___ Supplied information ___

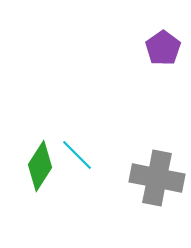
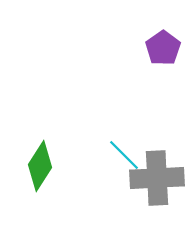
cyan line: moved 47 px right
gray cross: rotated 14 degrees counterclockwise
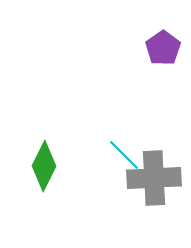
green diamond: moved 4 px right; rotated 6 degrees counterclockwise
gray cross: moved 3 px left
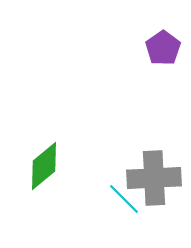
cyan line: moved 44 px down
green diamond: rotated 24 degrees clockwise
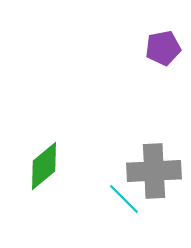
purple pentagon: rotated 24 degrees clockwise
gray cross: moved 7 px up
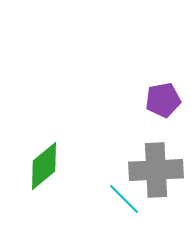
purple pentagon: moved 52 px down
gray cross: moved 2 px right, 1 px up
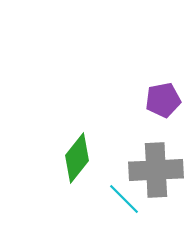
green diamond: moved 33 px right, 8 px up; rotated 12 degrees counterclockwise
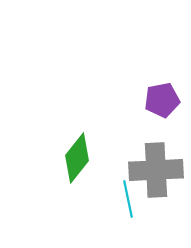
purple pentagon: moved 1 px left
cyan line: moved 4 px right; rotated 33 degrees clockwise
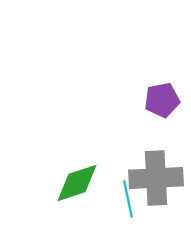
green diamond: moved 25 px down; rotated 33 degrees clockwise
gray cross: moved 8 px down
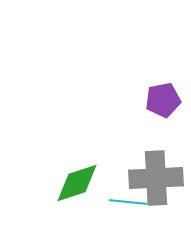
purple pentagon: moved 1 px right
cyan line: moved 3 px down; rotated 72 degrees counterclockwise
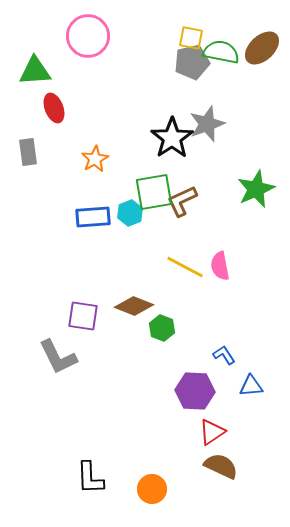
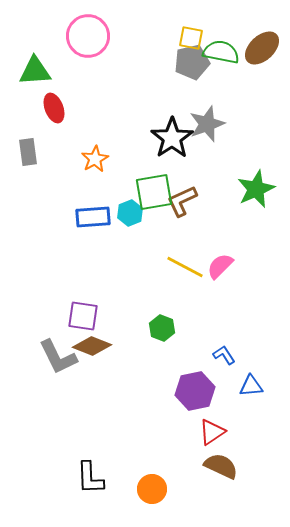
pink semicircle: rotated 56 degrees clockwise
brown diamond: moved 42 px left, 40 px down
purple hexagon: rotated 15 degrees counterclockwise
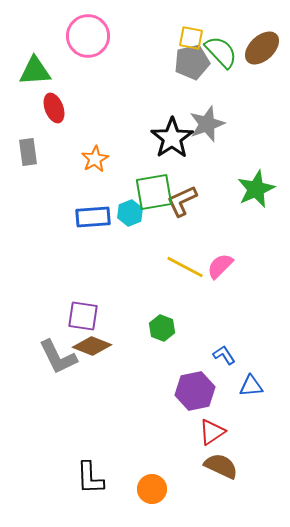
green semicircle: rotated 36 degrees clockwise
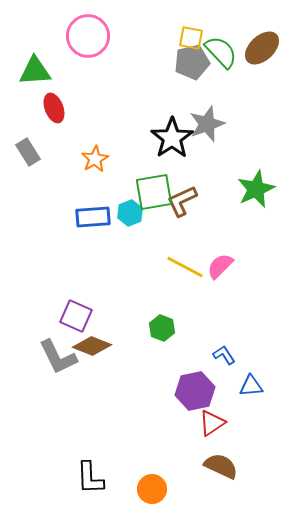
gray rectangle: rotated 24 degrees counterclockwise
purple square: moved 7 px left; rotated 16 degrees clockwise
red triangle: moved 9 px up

___

** Aim of the exercise **
Express the lines of the records above as a numbered list, everything from the line containing "purple pentagon: moved 52 px down" down to the line containing "gray cross: moved 8 px down", both included. Leave out the pictures and any blank lines.

** Result of the exercise **
1. purple pentagon: moved 52 px down
2. gray cross: moved 2 px right, 1 px up
3. green diamond: moved 33 px right, 8 px up; rotated 12 degrees counterclockwise
4. purple pentagon: moved 1 px left
5. cyan line: moved 4 px right; rotated 33 degrees clockwise
6. green diamond: moved 25 px down; rotated 33 degrees clockwise
7. gray cross: moved 8 px down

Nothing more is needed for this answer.